(Stored data)
:::::
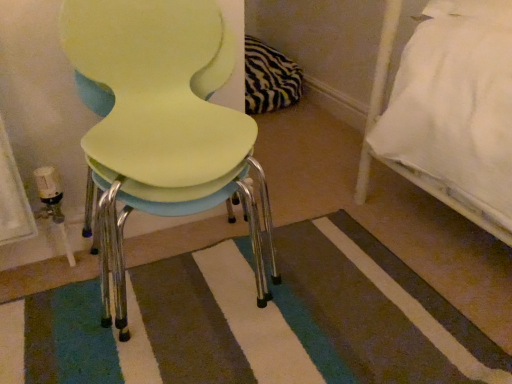
Where is `vacant space underneath matte yellow chair at center (from a real-world perspective)`? vacant space underneath matte yellow chair at center (from a real-world perspective) is located at coordinates (183, 278).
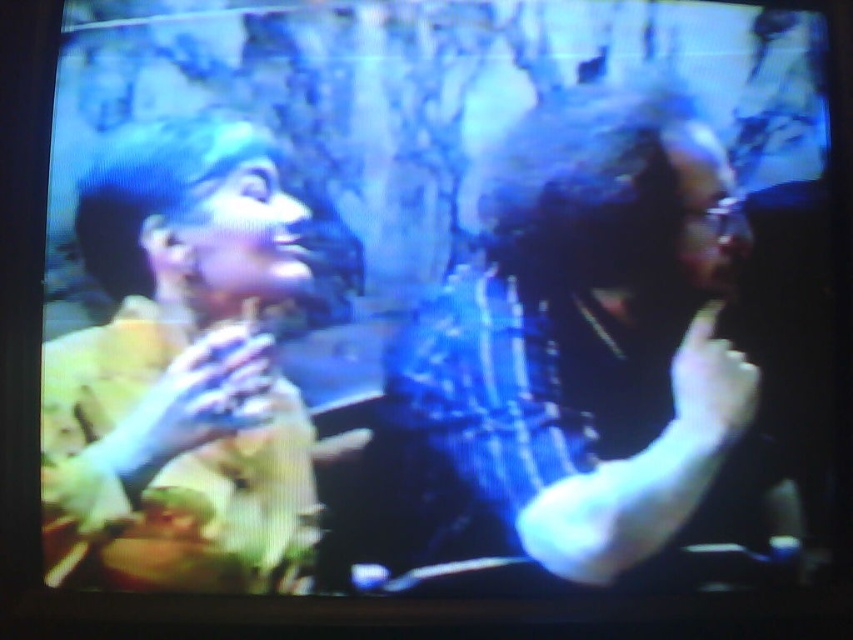
Question: Which object appears closest to the camera in this image?

Choices:
 (A) matte black shirt at center
 (B) yellow fabric at left

Answer: (B)

Question: Considering the relative positions of matte black shirt at center and yellow fabric at left in the image provided, where is matte black shirt at center located with respect to yellow fabric at left?

Choices:
 (A) left
 (B) right

Answer: (B)

Question: Is matte black shirt at center to the left of yellow fabric at left from the viewer's perspective?

Choices:
 (A) yes
 (B) no

Answer: (B)

Question: Is matte black shirt at center further to camera compared to yellow fabric at left?

Choices:
 (A) yes
 (B) no

Answer: (A)

Question: Which point appears farthest from the camera in this image?

Choices:
 (A) (663, 522)
 (B) (97, 468)

Answer: (B)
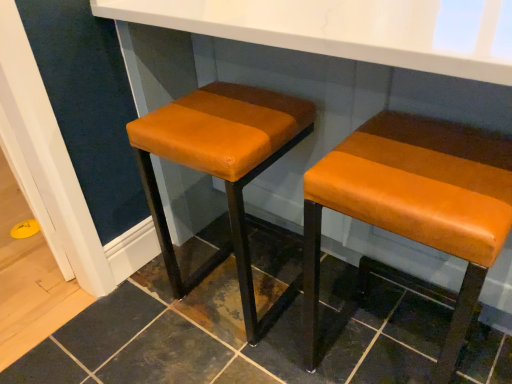
Locate an element on the screen. The height and width of the screenshot is (384, 512). empty space that is in between orange leather stool at center, the 2th stool from the right, and orange leather stool at right, the 1th stool in the right-to-left sequence is located at coordinates (298, 323).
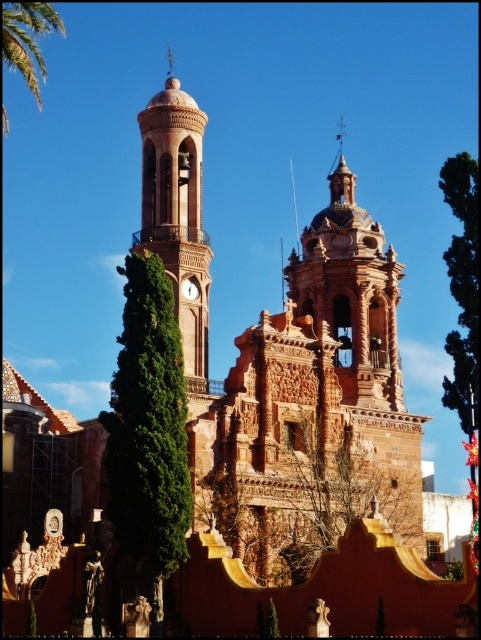
From the picture: Which is above, smooth terracotta bell tower at center or green leafy tree at upper right?

smooth terracotta bell tower at center

Can you confirm if smooth terracotta bell tower at center is positioned to the right of green leafy tree at upper right?

Incorrect, smooth terracotta bell tower at center is not on the right side of green leafy tree at upper right.

What do you see at coordinates (177, 214) in the screenshot? I see `smooth terracotta bell tower at center` at bounding box center [177, 214].

Find the location of a particular element. The width and height of the screenshot is (481, 640). smooth terracotta bell tower at center is located at coordinates (177, 214).

Is green leafy tree at upper right taller than green leafy palm tree at upper left?

Indeed, green leafy tree at upper right has a greater height compared to green leafy palm tree at upper left.

Is green leafy tree at upper right above green leafy palm tree at upper left?

No, green leafy tree at upper right is not above green leafy palm tree at upper left.

This screenshot has height=640, width=481. Find the location of `green leafy tree at upper right`. green leafy tree at upper right is located at coordinates (463, 284).

Between green leafy tree at center and green leafy tree at upper right, which one is positioned lower?

Positioned lower is green leafy tree at center.

Can you confirm if green leafy tree at center is taller than green leafy tree at upper right?

In fact, green leafy tree at center may be shorter than green leafy tree at upper right.

Who is more distant from viewer, (113, 474) or (475, 387)?

The point (475, 387) is behind.

You are a GUI agent. You are given a task and a screenshot of the screen. Output one action in this format:
    pyautogui.click(x=<x>, y=<y>)
    Task: Click on the green leafy tree at center
    This screenshot has width=481, height=640.
    Given the screenshot: What is the action you would take?
    tap(149, 429)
:::::
# What you should do
How many lines of the rows above contain the string "appears", with case counting? Give only the number.

# Final answer
2